— Activity —
Among the entries that follow, some lines contain the word "NAND". Show all of them.

*** Material for this exercise ***

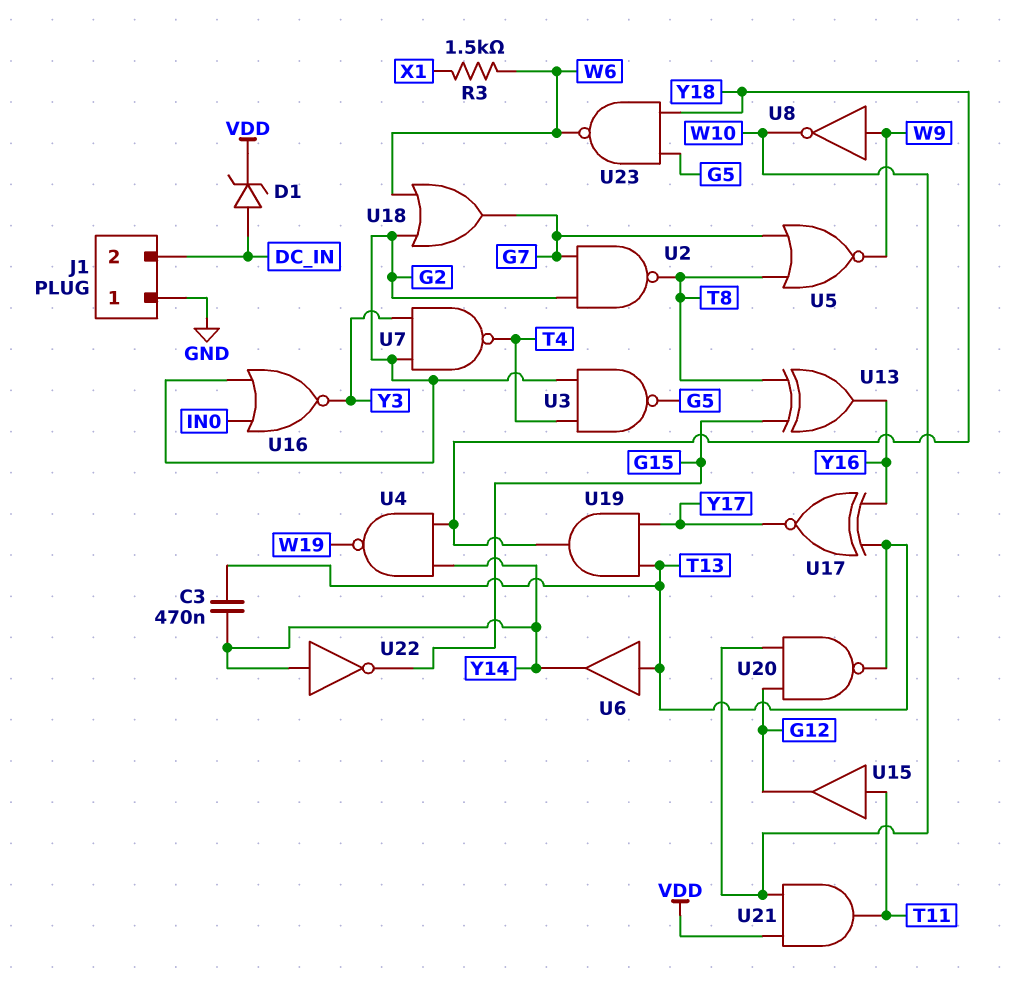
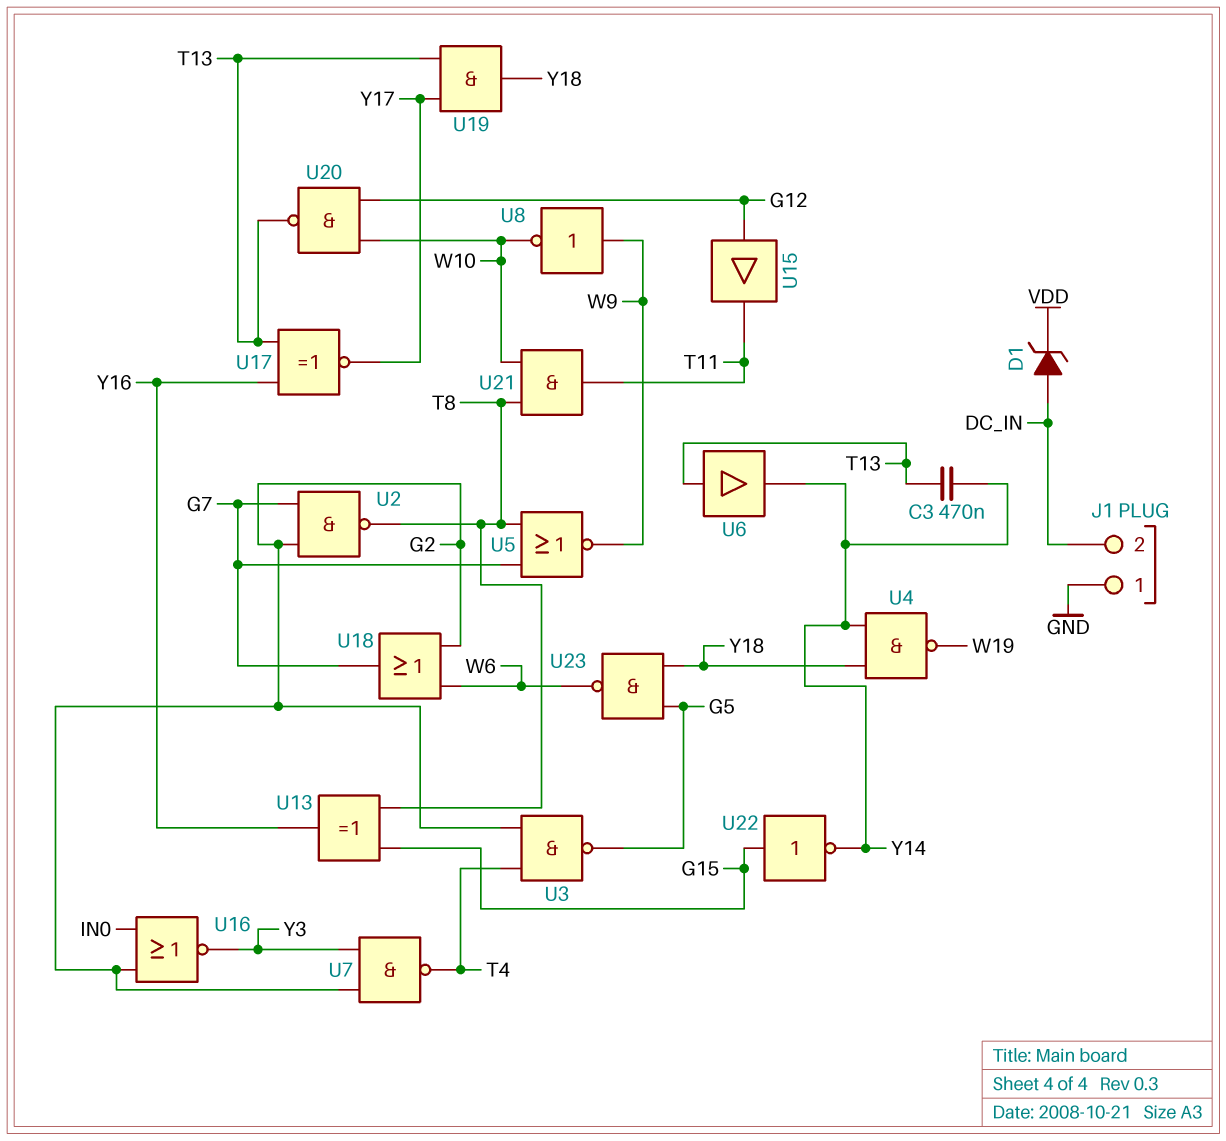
R3: 1.5k (W6, X1) -> none
U15: buffer (in T11, out G12) -> buffer (in G12, out T11)
U21: AND (in VDD, in W10, out T11) -> AND (in T8, in W10, out T11)
U22: NOT (in Y14, out G15) -> NOT (in G15, out Y14)

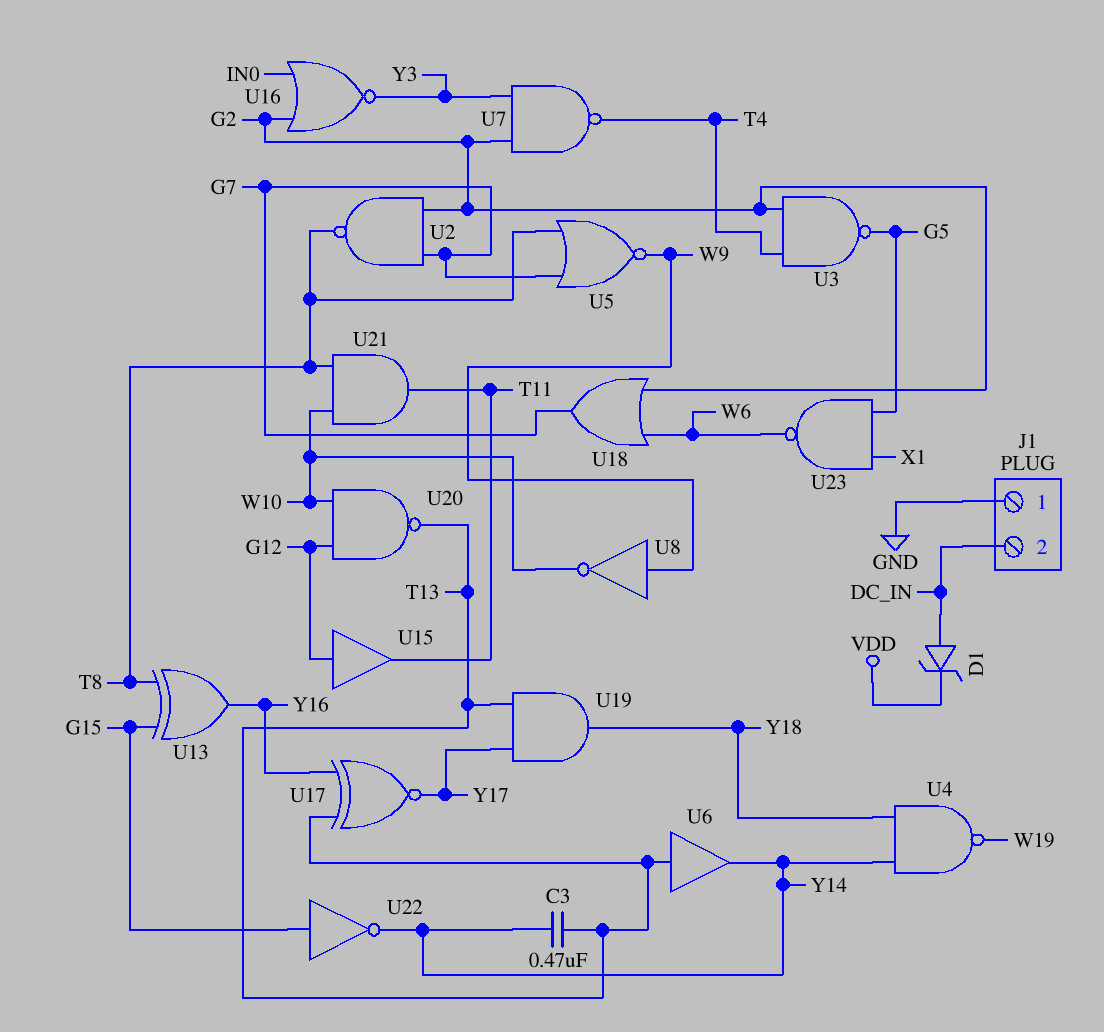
U23: NAND (in G5, in Y18, out W6) -> NAND (in G5, in X1, out W6)

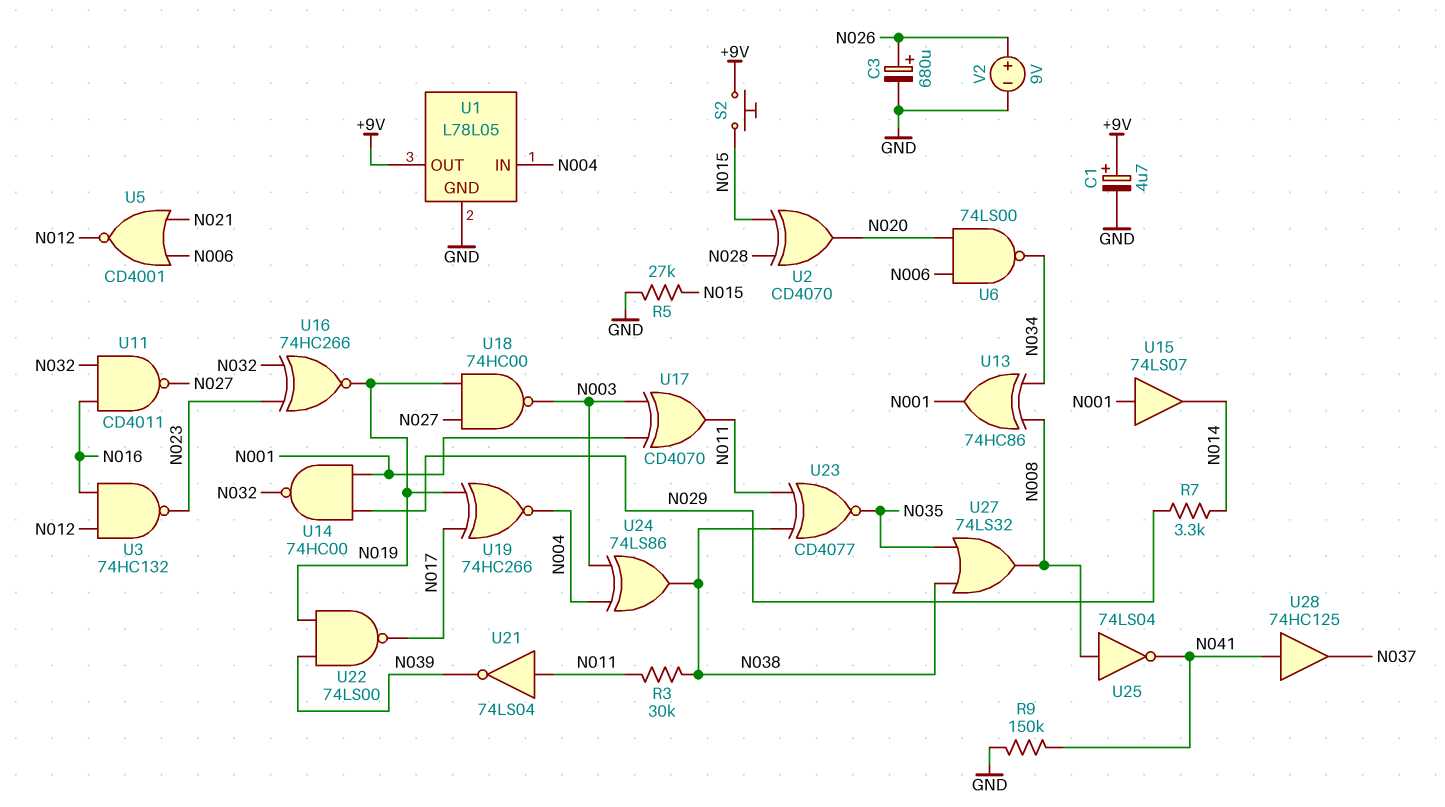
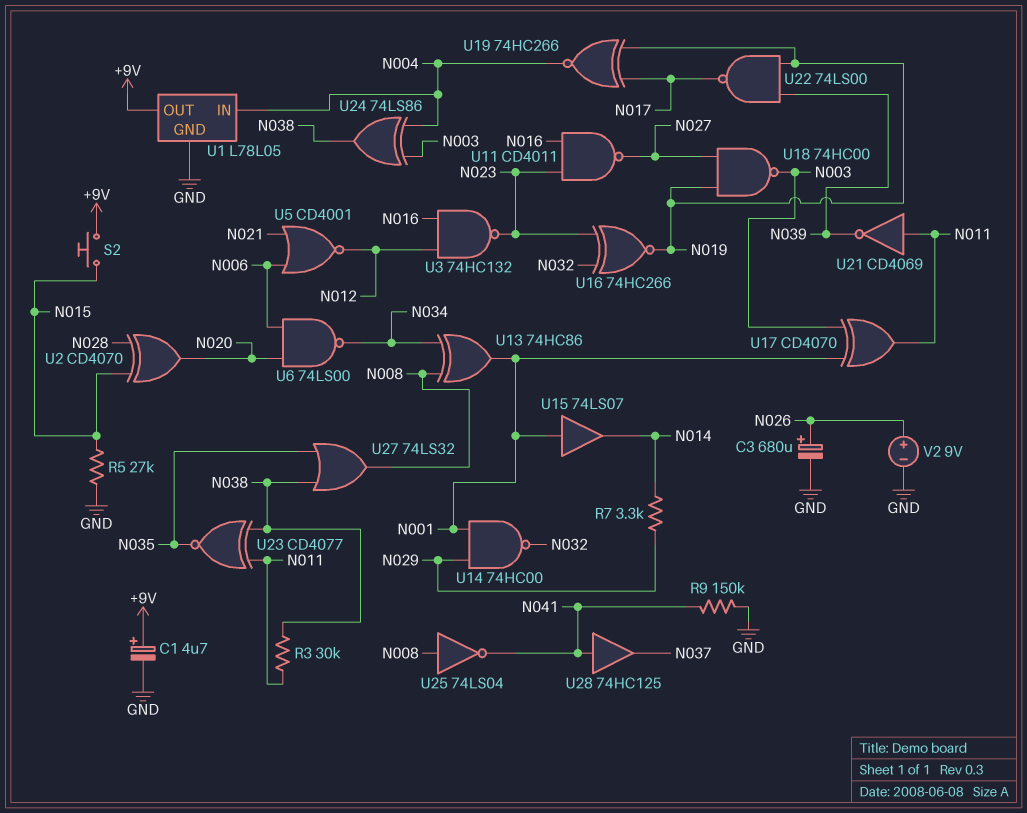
U11: NAND CD4011 (in N016, in N032, out N027) -> NAND CD4011 (in N016, in N023, out N027)
U21: NOT 74LS04 (in N011, out N039) -> NOT CD4069 (in N011, out N039)

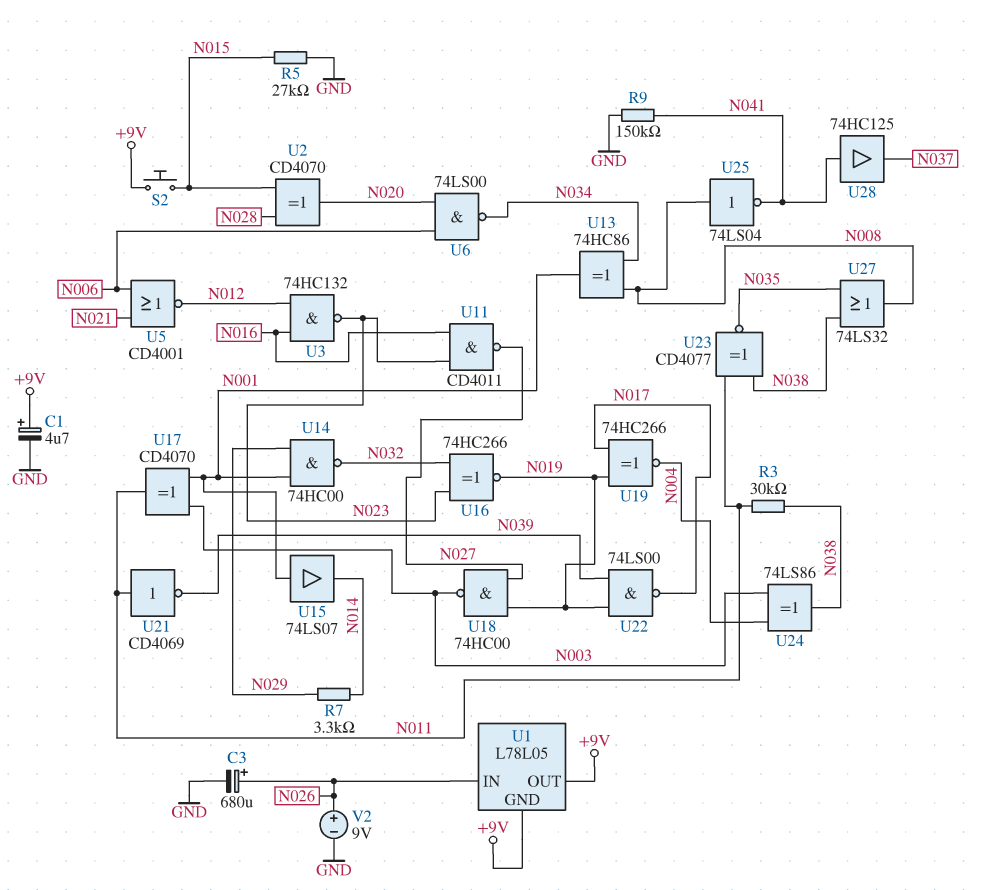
U1 pin GND: GND -> +9V
U1 pin IN: N004 -> N026

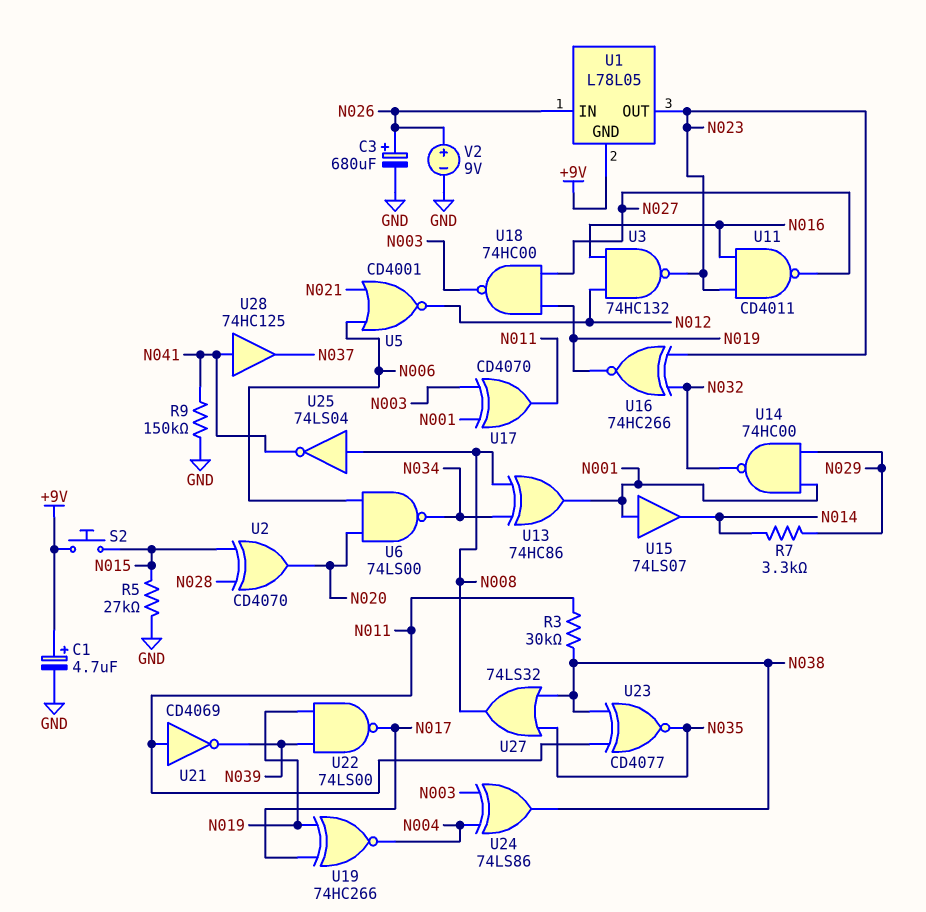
U1 pin OUT: +9V -> N023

*** End of Material for this exercise ***

— Response —
U23: NAND (in G5, in Y18, out W6) -> NAND (in G5, in X1, out W6)
U11: NAND CD4011 (in N016, in N032, out N027) -> NAND CD4011 (in N016, in N023, out N027)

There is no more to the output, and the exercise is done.